======== Records shown

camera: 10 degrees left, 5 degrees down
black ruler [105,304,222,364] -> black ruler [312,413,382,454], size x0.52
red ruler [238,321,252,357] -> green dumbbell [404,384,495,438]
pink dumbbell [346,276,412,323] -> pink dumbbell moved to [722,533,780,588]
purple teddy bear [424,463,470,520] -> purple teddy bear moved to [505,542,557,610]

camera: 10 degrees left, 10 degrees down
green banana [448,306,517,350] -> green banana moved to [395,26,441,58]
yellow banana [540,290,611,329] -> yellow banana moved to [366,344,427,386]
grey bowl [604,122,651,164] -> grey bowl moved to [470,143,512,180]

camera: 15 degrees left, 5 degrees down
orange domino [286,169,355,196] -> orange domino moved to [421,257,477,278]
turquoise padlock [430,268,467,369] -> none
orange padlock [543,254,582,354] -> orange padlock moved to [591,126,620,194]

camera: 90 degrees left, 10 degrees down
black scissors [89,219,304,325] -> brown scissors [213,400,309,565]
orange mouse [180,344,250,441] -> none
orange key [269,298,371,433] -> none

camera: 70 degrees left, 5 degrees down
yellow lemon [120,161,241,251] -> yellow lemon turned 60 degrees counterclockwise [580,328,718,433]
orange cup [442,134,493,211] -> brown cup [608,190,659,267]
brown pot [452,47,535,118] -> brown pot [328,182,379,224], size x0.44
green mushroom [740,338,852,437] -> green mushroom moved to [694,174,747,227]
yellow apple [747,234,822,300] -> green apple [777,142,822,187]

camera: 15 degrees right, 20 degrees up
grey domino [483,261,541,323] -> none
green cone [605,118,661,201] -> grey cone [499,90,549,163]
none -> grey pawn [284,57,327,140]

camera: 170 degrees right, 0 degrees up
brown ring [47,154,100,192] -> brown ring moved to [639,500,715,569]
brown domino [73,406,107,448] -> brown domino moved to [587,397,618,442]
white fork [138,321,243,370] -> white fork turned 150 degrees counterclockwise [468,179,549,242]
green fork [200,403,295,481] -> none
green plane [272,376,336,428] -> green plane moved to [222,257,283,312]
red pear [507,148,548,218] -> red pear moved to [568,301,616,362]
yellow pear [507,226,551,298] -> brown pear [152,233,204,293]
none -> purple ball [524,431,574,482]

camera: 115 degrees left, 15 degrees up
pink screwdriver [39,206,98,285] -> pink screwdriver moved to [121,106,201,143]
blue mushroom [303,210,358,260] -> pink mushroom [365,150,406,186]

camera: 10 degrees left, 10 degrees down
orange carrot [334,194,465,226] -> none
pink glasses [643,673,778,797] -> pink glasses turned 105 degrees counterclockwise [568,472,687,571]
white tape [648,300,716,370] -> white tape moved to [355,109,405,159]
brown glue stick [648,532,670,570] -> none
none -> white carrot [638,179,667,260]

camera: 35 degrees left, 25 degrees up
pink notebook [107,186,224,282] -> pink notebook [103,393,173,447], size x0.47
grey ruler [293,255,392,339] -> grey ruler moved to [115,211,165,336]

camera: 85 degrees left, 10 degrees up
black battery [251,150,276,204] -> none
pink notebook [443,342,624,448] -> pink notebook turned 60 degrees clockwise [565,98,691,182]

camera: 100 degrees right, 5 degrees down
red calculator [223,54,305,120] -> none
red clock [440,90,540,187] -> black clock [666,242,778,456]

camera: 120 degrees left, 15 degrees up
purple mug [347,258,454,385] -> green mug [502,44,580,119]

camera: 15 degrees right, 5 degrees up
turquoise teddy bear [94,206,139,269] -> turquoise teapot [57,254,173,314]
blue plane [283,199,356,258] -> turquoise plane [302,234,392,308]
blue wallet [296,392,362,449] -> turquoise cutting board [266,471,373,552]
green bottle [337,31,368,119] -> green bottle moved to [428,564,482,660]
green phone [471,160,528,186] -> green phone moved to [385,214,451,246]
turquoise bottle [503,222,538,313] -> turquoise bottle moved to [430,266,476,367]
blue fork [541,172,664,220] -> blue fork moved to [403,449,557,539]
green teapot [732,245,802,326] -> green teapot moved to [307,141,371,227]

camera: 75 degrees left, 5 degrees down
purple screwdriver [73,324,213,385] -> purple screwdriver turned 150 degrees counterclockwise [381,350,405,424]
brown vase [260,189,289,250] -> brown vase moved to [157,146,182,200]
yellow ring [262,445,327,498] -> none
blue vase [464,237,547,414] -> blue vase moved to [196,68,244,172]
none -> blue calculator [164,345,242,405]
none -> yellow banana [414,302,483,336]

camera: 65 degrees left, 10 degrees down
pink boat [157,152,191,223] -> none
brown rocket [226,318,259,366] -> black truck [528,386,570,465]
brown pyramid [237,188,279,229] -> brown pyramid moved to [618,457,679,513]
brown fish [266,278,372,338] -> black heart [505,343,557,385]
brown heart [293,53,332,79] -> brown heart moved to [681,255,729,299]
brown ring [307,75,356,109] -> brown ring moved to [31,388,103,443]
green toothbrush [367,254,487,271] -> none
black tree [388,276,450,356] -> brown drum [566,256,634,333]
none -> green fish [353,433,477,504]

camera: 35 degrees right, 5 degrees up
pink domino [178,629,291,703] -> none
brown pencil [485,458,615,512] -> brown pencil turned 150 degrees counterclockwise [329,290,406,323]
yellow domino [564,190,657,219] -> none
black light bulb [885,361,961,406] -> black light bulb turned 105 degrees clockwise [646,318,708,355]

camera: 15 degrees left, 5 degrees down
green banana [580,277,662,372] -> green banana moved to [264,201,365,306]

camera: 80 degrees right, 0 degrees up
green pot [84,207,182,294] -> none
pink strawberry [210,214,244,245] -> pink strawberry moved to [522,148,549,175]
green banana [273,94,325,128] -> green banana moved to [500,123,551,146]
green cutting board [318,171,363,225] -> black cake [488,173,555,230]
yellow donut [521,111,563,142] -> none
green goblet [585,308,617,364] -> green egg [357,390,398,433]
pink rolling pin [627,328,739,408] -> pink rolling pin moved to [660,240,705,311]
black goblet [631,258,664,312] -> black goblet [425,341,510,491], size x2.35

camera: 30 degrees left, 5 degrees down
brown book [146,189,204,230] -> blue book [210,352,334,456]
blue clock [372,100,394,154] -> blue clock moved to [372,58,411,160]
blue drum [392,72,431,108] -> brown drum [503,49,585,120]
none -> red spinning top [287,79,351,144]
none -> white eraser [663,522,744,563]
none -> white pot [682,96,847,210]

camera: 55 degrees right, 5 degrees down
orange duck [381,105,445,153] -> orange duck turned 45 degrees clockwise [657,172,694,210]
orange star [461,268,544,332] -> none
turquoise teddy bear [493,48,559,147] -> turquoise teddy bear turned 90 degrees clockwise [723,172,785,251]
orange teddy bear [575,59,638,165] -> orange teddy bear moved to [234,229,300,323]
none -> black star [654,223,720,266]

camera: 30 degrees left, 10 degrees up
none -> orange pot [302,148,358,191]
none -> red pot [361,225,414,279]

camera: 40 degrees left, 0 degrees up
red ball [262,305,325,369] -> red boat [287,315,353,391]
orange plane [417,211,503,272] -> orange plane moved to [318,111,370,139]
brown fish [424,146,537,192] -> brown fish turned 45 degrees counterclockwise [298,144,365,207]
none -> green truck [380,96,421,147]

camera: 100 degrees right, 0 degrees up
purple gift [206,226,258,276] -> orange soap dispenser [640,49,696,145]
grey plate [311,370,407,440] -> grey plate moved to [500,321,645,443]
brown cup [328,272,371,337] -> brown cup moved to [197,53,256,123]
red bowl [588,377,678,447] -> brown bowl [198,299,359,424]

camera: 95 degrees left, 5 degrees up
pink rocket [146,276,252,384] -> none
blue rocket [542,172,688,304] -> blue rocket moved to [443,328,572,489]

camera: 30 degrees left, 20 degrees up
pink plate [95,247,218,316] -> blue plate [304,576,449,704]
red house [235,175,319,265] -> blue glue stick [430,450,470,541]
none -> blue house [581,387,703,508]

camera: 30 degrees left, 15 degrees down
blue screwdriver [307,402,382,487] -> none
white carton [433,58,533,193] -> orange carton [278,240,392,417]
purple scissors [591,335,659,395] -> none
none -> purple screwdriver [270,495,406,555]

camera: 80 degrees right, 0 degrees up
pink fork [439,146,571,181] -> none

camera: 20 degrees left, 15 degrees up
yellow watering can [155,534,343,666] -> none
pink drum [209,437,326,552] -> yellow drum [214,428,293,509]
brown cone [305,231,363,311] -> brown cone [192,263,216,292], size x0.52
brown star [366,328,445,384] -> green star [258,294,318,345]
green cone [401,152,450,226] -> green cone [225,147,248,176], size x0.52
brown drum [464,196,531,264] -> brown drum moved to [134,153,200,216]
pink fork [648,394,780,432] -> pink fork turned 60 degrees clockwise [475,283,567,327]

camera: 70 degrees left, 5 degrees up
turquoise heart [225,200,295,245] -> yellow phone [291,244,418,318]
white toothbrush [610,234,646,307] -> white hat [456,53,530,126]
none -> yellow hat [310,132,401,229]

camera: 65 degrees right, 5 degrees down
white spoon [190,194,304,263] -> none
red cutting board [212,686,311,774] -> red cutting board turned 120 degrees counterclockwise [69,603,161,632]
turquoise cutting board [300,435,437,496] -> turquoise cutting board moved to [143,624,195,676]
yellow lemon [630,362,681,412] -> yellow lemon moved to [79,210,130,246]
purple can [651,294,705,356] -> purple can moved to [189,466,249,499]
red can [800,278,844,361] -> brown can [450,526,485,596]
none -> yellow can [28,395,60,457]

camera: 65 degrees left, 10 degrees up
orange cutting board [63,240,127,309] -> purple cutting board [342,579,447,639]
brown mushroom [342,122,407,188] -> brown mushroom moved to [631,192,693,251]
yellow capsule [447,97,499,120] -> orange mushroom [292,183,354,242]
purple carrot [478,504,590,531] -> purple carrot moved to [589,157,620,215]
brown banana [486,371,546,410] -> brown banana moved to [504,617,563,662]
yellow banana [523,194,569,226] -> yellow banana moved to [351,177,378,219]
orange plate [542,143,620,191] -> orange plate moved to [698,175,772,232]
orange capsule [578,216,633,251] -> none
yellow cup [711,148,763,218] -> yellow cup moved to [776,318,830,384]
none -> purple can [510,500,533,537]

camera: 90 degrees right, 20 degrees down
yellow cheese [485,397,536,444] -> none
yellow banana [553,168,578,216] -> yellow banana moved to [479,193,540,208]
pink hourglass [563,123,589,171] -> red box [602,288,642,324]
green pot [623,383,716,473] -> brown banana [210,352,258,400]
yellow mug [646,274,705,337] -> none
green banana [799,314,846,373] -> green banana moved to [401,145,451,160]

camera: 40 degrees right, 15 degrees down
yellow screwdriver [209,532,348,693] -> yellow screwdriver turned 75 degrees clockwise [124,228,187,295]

================

— Assignment —
Given the records above, reproduce precisely and only the lines between the line holding "camera: 35 degrees left, 25 degrees up" and the line holding "green bottle [337,31,368,119]", inclusive.

— Reply —
camera: 35 degrees left, 25 degrees up
pink notebook [107,186,224,282] -> pink notebook [103,393,173,447], size x0.47
grey ruler [293,255,392,339] -> grey ruler moved to [115,211,165,336]

camera: 85 degrees left, 10 degrees up
black battery [251,150,276,204] -> none
pink notebook [443,342,624,448] -> pink notebook turned 60 degrees clockwise [565,98,691,182]

camera: 100 degrees right, 5 degrees down
red calculator [223,54,305,120] -> none
red clock [440,90,540,187] -> black clock [666,242,778,456]

camera: 120 degrees left, 15 degrees up
purple mug [347,258,454,385] -> green mug [502,44,580,119]

camera: 15 degrees right, 5 degrees up
turquoise teddy bear [94,206,139,269] -> turquoise teapot [57,254,173,314]
blue plane [283,199,356,258] -> turquoise plane [302,234,392,308]
blue wallet [296,392,362,449] -> turquoise cutting board [266,471,373,552]
green bottle [337,31,368,119] -> green bottle moved to [428,564,482,660]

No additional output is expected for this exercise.